**Exercise prompt**: Report only the count of lines in the rows below that contain the string "instrumentName".

· · · ·

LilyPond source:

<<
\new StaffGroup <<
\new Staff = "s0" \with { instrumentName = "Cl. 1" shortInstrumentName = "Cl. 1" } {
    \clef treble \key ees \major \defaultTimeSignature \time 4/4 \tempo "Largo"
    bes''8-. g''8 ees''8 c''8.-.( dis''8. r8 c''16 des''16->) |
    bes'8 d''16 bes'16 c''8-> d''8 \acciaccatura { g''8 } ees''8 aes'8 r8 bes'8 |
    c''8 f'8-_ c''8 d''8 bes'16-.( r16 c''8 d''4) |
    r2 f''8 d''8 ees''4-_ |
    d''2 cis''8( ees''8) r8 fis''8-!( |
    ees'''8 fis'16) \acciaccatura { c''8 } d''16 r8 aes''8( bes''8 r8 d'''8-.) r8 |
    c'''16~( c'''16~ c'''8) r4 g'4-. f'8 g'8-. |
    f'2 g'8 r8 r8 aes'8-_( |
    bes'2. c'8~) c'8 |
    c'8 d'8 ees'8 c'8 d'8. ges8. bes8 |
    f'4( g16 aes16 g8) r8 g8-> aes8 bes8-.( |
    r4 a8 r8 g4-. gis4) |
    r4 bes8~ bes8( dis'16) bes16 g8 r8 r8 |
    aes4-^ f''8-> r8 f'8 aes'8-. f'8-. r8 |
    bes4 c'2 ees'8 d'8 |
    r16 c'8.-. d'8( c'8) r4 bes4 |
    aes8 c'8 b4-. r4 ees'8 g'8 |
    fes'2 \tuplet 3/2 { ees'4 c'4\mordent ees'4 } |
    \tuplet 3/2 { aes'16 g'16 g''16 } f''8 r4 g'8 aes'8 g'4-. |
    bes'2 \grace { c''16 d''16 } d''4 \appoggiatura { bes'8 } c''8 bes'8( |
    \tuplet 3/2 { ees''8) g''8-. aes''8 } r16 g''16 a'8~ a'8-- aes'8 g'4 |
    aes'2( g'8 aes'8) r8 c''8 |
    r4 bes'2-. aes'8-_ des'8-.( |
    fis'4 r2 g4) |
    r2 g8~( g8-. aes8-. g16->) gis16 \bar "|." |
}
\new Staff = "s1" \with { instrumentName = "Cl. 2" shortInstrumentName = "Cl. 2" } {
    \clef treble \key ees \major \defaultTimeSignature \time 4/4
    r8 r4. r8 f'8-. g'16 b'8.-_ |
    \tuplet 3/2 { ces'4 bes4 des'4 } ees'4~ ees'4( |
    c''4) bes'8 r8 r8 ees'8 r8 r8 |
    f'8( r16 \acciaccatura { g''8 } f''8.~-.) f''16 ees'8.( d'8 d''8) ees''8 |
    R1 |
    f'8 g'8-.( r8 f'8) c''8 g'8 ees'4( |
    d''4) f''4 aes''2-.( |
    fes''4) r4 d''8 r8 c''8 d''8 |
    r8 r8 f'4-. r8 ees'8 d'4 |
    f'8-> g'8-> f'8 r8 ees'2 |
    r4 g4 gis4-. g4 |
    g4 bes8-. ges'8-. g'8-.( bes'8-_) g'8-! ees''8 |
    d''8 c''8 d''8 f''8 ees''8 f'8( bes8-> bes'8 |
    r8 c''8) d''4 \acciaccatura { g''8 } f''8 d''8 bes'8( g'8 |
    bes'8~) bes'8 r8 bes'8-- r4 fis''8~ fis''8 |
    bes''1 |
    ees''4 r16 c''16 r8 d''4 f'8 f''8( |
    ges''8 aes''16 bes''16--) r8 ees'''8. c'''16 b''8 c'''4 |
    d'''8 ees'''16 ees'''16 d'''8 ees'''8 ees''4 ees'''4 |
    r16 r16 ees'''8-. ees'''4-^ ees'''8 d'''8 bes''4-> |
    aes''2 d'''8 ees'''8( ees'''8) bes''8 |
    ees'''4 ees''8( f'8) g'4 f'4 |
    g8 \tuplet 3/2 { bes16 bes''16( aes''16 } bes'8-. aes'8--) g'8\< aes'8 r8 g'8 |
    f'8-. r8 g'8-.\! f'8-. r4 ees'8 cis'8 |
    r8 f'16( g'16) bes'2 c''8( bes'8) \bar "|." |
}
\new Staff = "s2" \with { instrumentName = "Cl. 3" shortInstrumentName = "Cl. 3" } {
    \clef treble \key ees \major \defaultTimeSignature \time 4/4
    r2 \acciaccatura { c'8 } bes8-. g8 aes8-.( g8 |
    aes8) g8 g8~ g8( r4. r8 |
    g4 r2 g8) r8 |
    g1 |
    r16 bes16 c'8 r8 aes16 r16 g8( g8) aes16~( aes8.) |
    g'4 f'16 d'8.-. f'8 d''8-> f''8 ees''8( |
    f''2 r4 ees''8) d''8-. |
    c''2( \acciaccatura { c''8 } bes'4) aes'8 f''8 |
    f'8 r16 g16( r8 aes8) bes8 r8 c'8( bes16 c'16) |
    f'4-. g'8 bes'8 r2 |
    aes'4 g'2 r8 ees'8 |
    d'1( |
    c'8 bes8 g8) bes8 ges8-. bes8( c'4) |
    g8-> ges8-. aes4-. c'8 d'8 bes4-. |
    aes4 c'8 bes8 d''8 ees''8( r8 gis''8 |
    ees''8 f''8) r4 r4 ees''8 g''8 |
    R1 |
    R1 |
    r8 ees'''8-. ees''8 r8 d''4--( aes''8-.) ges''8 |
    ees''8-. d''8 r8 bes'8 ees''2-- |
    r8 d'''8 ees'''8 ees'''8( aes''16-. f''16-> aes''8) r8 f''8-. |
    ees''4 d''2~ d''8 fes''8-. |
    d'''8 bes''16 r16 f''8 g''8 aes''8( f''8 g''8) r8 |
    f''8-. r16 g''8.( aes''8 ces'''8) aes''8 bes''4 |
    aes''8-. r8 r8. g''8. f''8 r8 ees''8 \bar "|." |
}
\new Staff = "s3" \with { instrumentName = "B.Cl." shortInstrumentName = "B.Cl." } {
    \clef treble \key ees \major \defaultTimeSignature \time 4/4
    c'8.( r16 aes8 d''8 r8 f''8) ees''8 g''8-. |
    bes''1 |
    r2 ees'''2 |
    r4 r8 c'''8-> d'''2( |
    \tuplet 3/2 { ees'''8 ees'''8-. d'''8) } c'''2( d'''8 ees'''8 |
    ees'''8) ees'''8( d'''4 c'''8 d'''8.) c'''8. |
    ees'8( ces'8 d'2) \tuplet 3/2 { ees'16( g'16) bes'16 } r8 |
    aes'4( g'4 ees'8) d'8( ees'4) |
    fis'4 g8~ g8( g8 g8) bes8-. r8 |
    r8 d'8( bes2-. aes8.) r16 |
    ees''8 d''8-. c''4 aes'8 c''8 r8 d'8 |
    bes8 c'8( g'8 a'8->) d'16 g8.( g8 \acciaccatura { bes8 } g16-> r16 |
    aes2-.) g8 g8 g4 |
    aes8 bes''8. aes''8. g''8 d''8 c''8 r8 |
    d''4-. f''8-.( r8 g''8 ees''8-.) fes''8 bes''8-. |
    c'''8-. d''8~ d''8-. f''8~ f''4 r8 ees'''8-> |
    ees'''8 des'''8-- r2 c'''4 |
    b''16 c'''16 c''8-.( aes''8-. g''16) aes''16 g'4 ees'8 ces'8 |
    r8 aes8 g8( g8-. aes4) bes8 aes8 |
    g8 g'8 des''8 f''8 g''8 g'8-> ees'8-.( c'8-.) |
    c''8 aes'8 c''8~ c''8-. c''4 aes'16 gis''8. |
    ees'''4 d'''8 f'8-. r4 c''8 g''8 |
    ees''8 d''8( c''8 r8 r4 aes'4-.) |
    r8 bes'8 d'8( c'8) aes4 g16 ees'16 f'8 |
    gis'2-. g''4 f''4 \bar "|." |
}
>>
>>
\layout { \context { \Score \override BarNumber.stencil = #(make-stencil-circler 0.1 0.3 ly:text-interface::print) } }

· · · ·

**Final result**: 4